### EXERCISE
In the data below, how many lines contain the string "camera"? Give only the number.

### SOURCE MATERIAL
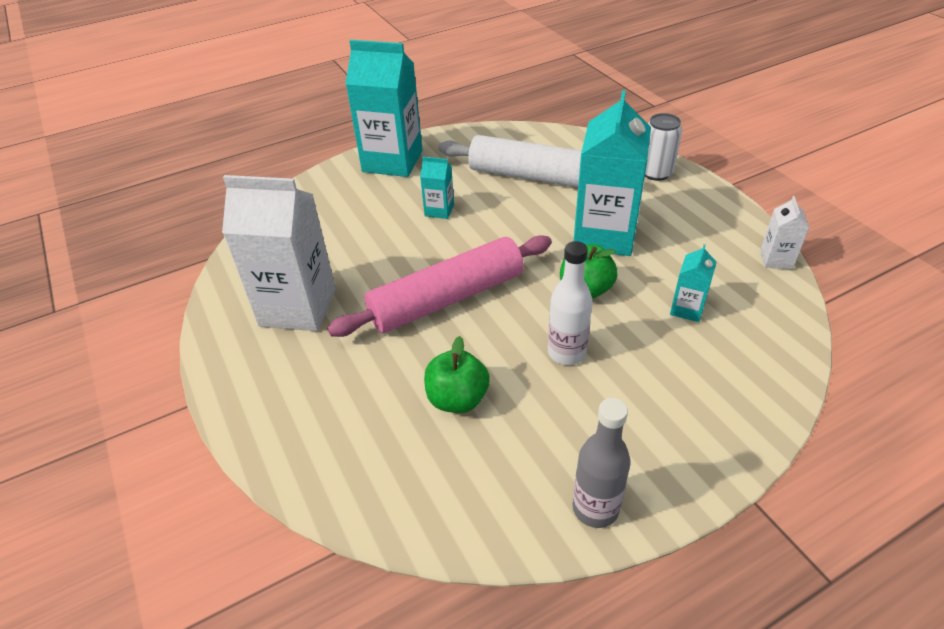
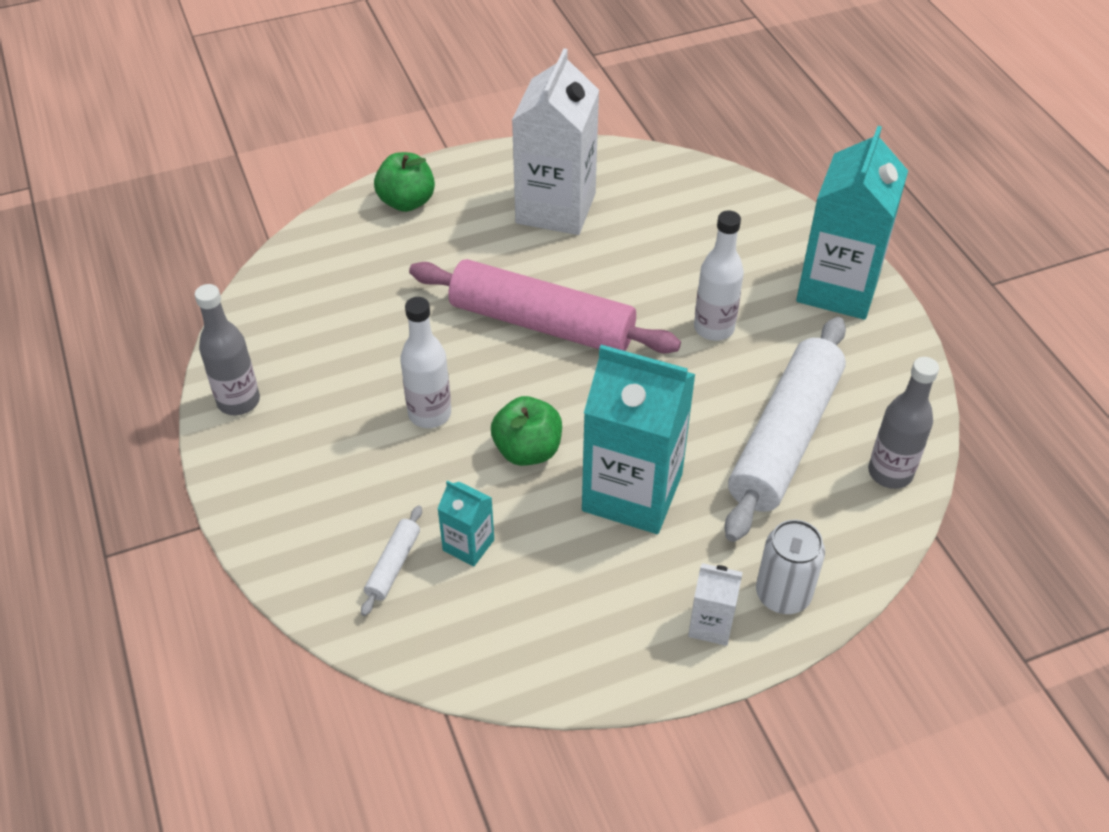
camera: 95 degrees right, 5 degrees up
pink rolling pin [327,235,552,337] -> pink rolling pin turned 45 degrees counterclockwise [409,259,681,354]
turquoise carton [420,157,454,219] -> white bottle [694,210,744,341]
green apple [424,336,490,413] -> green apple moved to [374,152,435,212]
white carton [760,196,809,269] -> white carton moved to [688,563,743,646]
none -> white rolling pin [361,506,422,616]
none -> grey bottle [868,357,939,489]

* * *

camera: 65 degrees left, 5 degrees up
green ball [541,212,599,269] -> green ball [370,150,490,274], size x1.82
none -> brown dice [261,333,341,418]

### FINISHED EXERCISE
2